> **AIM OF THE EXERCISE**
A verbatim copy of the data is wanted, minus any picture in it.

> **DATASET SECTION**

····················

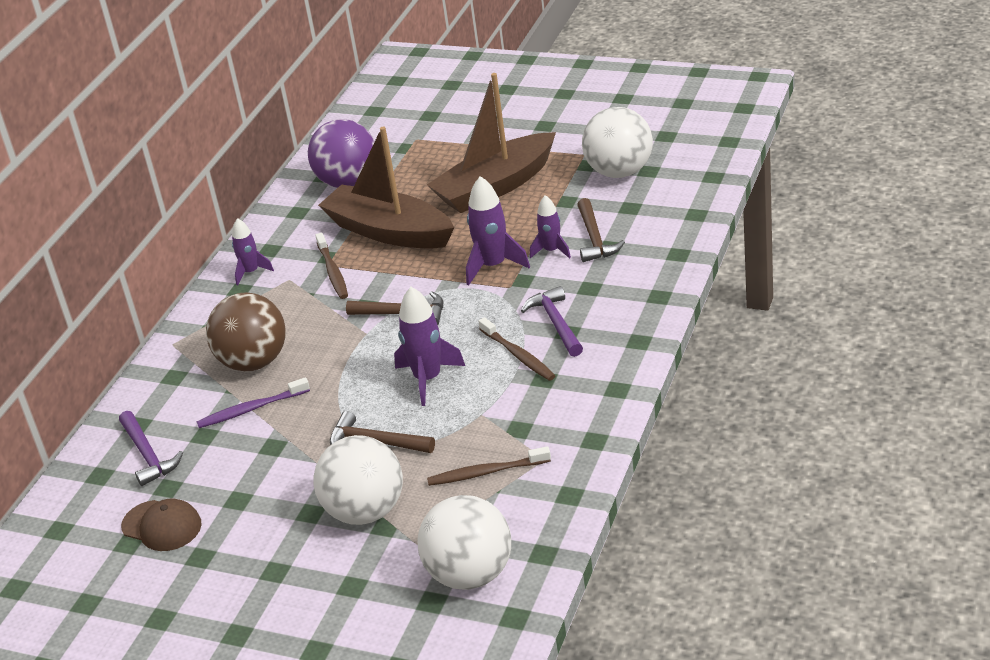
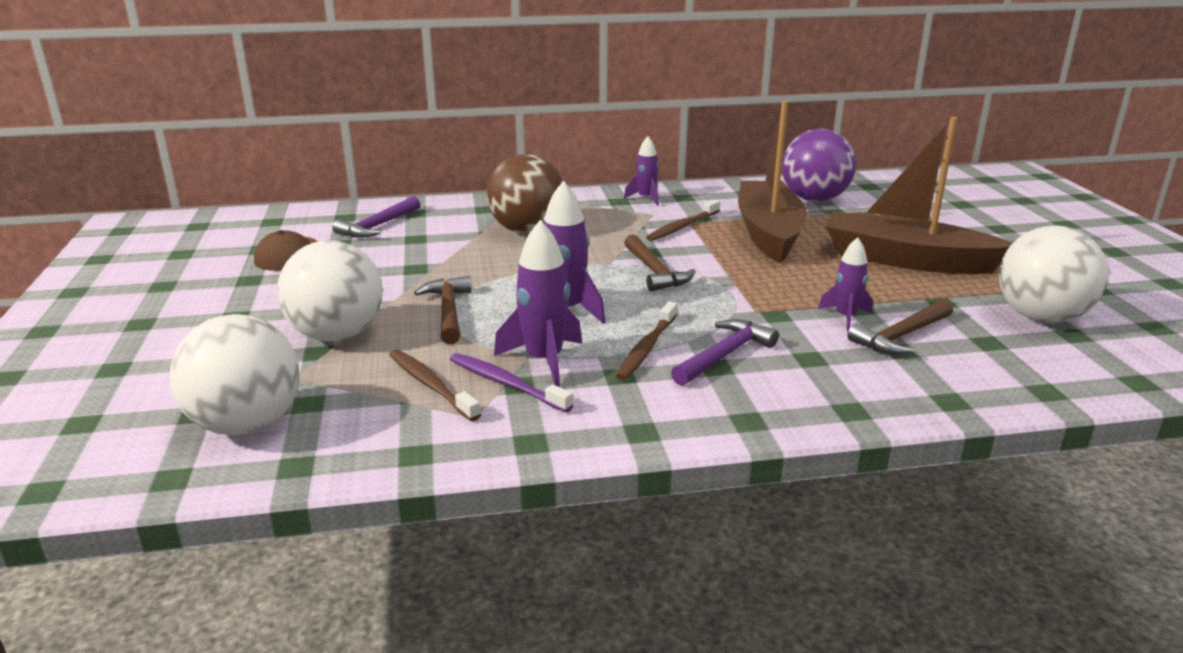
camera: 55 degrees right, 10 degrees down
(252, 409) = (462, 246): purple toothbrush -> purple toothbrush (506, 384)
(493, 266) = (779, 293): purple rocket -> purple rocket (544, 361)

····················

> **ANSWER SPACE**
camera: 55 degrees right, 10 degrees down
(252, 409) = (462, 246): purple toothbrush -> purple toothbrush (506, 384)
(493, 266) = (779, 293): purple rocket -> purple rocket (544, 361)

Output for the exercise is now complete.